» TASK
Return the records exactly as they appear below, omitting the pictures.

────

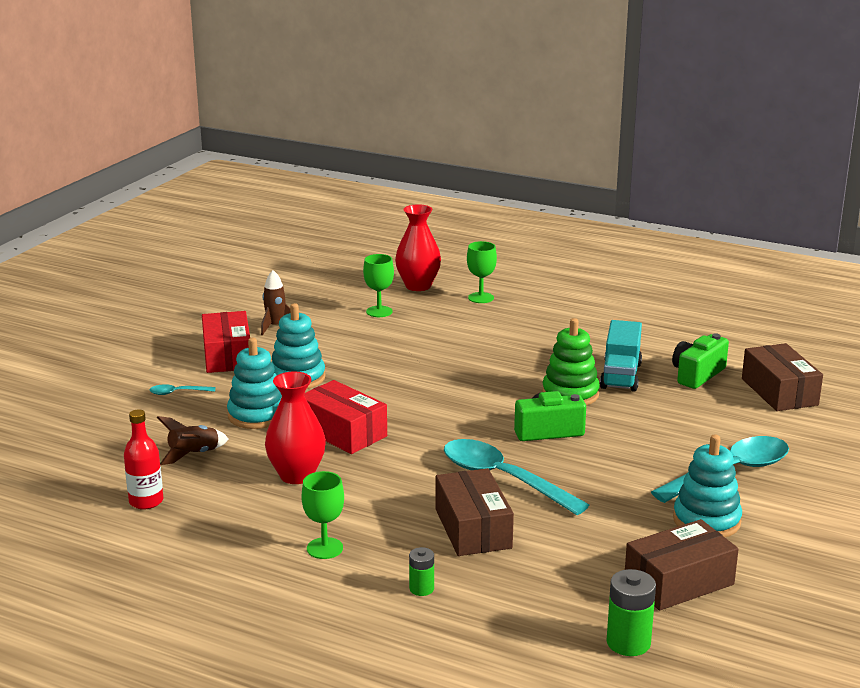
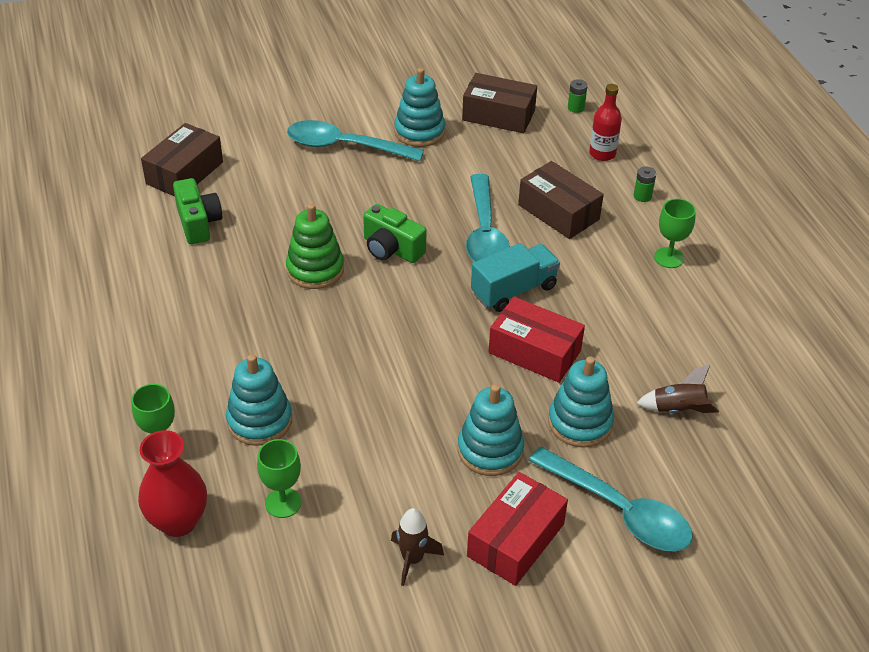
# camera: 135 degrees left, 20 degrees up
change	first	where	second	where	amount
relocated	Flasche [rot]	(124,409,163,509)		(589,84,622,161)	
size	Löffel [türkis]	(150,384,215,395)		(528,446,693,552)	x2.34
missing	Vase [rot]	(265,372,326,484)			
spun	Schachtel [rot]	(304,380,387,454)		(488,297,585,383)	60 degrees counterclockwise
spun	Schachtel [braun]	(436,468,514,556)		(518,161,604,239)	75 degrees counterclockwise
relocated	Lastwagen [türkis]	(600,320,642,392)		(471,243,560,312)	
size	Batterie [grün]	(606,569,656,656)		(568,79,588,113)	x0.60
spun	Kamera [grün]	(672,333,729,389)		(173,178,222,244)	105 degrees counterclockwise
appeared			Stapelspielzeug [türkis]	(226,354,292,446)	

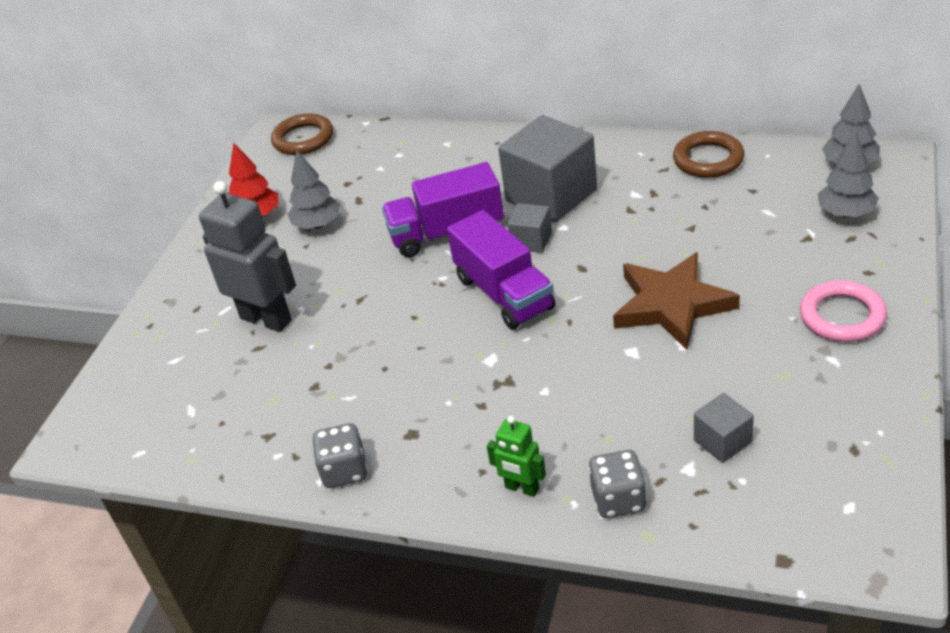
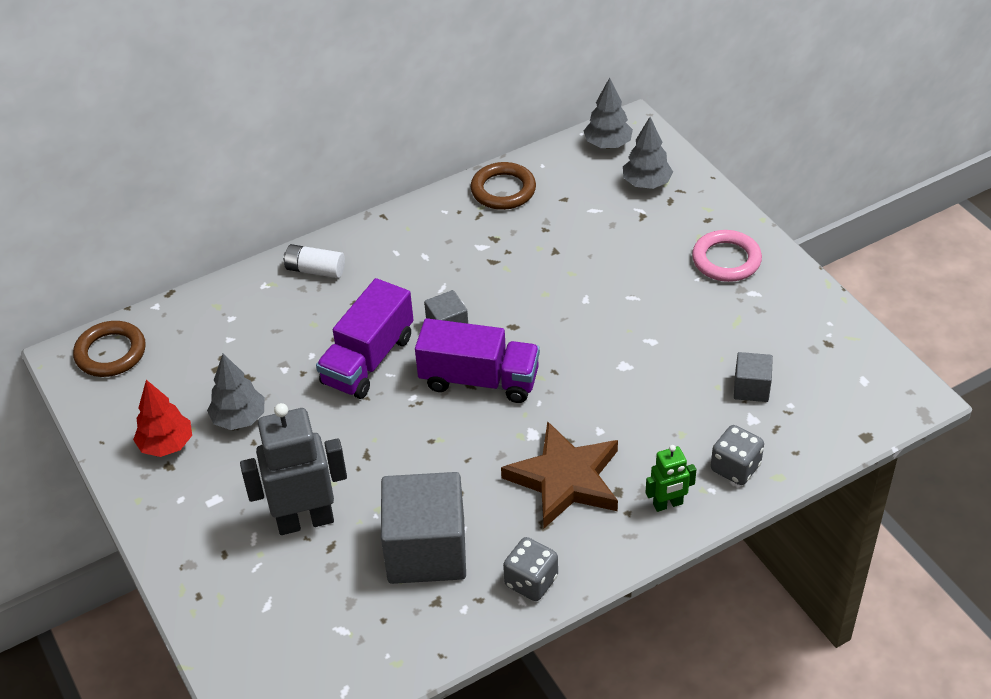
# camera: 50 degrees left, 5 degrees up
change	first	where	second	where	amount
relocated	Kubus [grau]	(498,115,597,223)		(381,472,466,584)	
relocated	Stern [braun]	(613,252,740,350)		(501,421,618,528)	
appeared			Batterie [weiß]	(283,244,345,278)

────

» OUTPUT OF THE EXERCISE
# camera: 135 degrees left, 20 degrees up
change	first	where	second	where	amount
relocated	Flasche [rot]	(124,409,163,509)		(589,84,622,161)	
size	Löffel [türkis]	(150,384,215,395)		(528,446,693,552)	x2.34
missing	Vase [rot]	(265,372,326,484)			
spun	Schachtel [rot]	(304,380,387,454)		(488,297,585,383)	60 degrees counterclockwise
spun	Schachtel [braun]	(436,468,514,556)		(518,161,604,239)	75 degrees counterclockwise
relocated	Lastwagen [türkis]	(600,320,642,392)		(471,243,560,312)	
size	Batterie [grün]	(606,569,656,656)		(568,79,588,113)	x0.60
spun	Kamera [grün]	(672,333,729,389)		(173,178,222,244)	105 degrees counterclockwise
appeared			Stapelspielzeug [türkis]	(226,354,292,446)	

# camera: 50 degrees left, 5 degrees up
change	first	where	second	where	amount
relocated	Kubus [grau]	(498,115,597,223)		(381,472,466,584)	
relocated	Stern [braun]	(613,252,740,350)		(501,421,618,528)	
appeared			Batterie [weiß]	(283,244,345,278)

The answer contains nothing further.